[START]
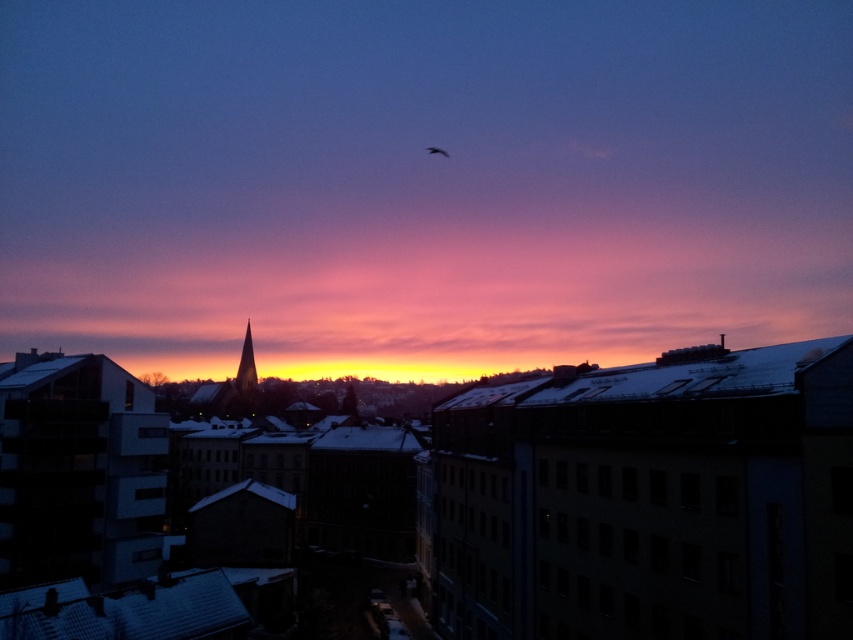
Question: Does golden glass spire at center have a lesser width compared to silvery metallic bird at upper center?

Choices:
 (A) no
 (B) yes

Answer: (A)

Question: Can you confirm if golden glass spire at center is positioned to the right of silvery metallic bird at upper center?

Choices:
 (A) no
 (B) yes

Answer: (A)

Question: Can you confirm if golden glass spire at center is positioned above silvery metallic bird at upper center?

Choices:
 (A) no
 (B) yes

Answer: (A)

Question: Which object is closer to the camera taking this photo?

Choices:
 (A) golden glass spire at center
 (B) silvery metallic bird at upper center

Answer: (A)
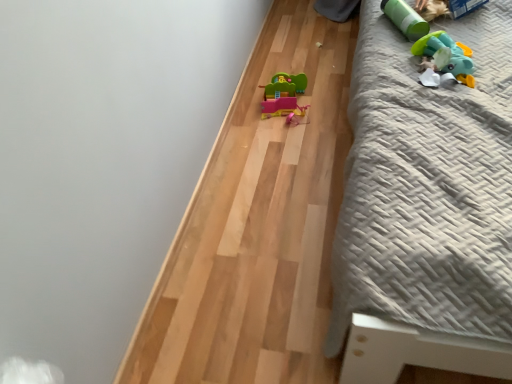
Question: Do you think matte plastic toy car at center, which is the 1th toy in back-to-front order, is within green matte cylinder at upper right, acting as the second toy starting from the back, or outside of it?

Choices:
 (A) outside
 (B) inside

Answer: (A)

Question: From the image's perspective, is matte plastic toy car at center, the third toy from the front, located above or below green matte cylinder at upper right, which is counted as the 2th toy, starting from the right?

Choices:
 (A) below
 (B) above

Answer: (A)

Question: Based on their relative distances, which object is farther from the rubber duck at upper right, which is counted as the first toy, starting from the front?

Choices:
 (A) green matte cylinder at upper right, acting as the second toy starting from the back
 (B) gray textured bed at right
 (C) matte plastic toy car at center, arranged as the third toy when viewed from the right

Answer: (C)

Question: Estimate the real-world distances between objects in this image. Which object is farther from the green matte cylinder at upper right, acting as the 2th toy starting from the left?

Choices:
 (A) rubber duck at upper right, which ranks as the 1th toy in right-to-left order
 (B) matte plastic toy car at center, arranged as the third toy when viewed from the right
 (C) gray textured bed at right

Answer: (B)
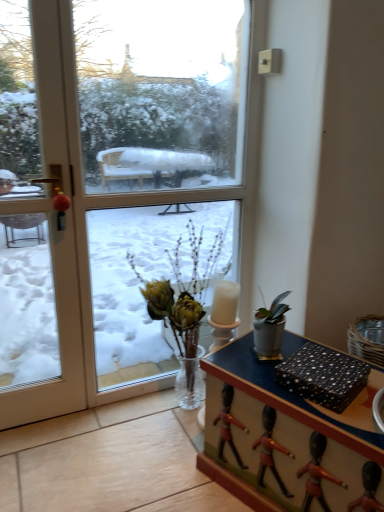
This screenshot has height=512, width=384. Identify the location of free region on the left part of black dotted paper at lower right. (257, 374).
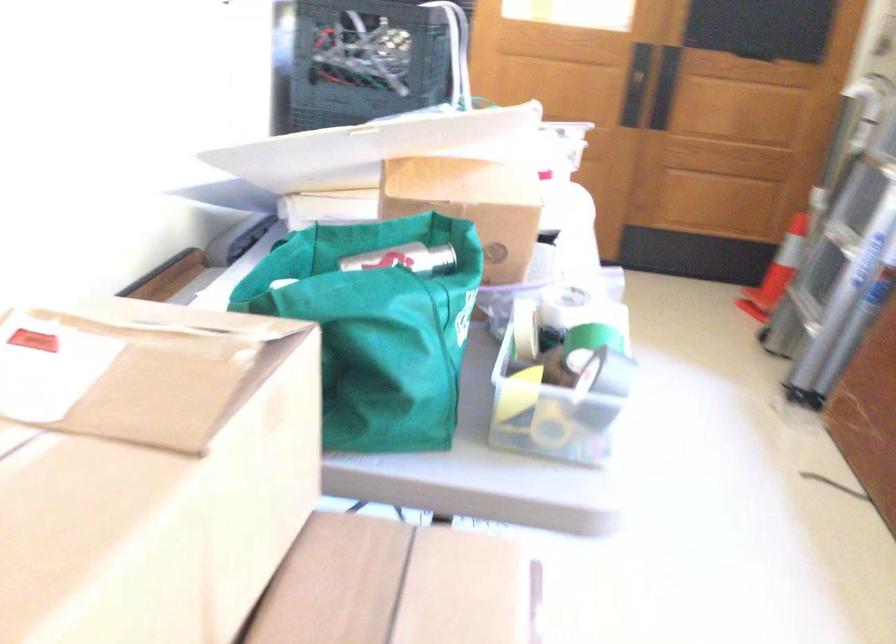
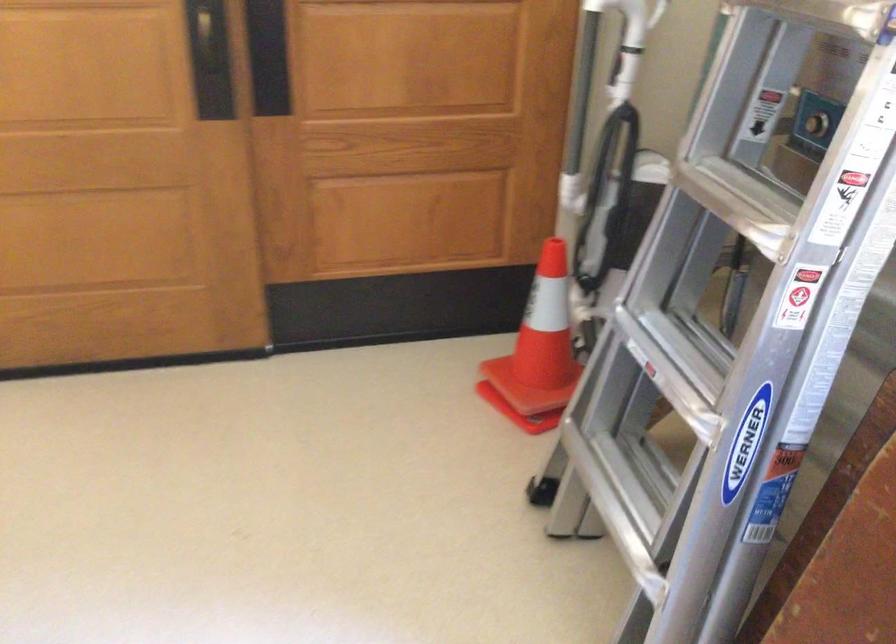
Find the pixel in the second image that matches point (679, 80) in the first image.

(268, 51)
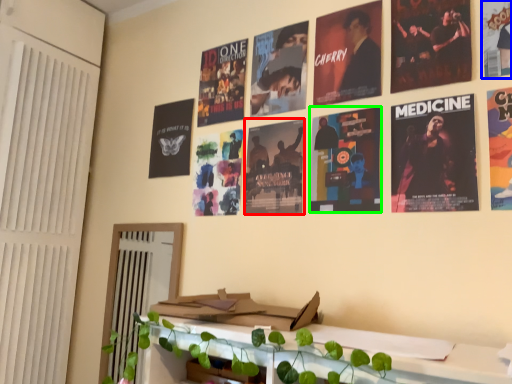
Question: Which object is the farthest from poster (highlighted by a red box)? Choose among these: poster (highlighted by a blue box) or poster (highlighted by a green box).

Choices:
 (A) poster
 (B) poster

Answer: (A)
[END]
[START]
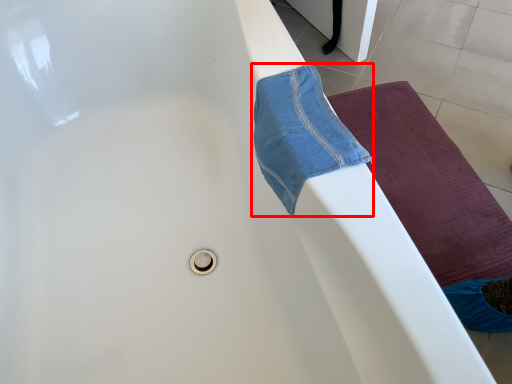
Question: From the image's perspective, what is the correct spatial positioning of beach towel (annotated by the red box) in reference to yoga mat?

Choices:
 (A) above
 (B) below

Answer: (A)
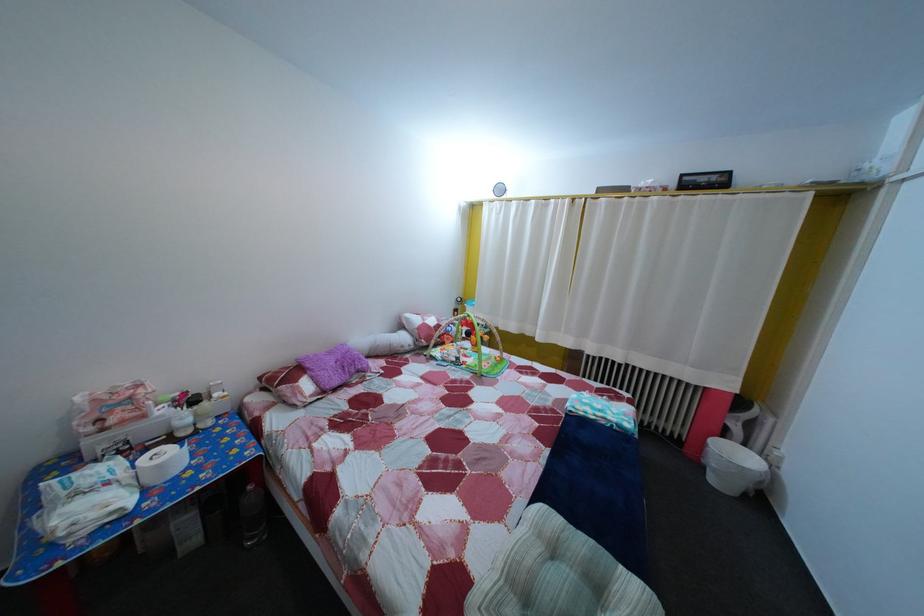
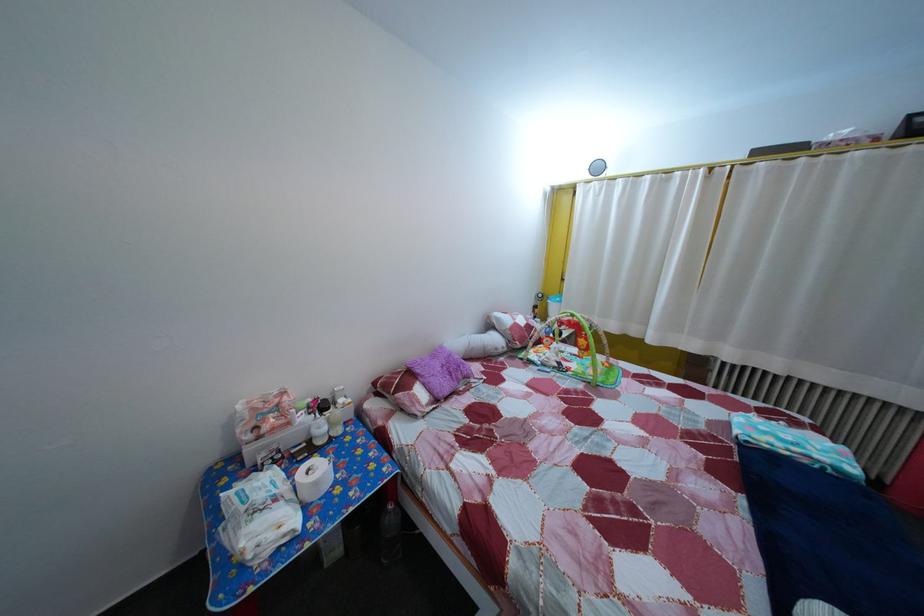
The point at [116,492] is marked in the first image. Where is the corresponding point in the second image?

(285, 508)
[END]
Return every line from the records above that contains the word "back". Case counts.

• **Answer for the task**:
Question: Do you think matte plastic toy car at center, which is the 1th toy in back-to-front order, is within green matte cylinder at upper right, acting as the second toy starting from the back, or outside of it?
 (A) green matte cylinder at upper right, acting as the second toy starting from the back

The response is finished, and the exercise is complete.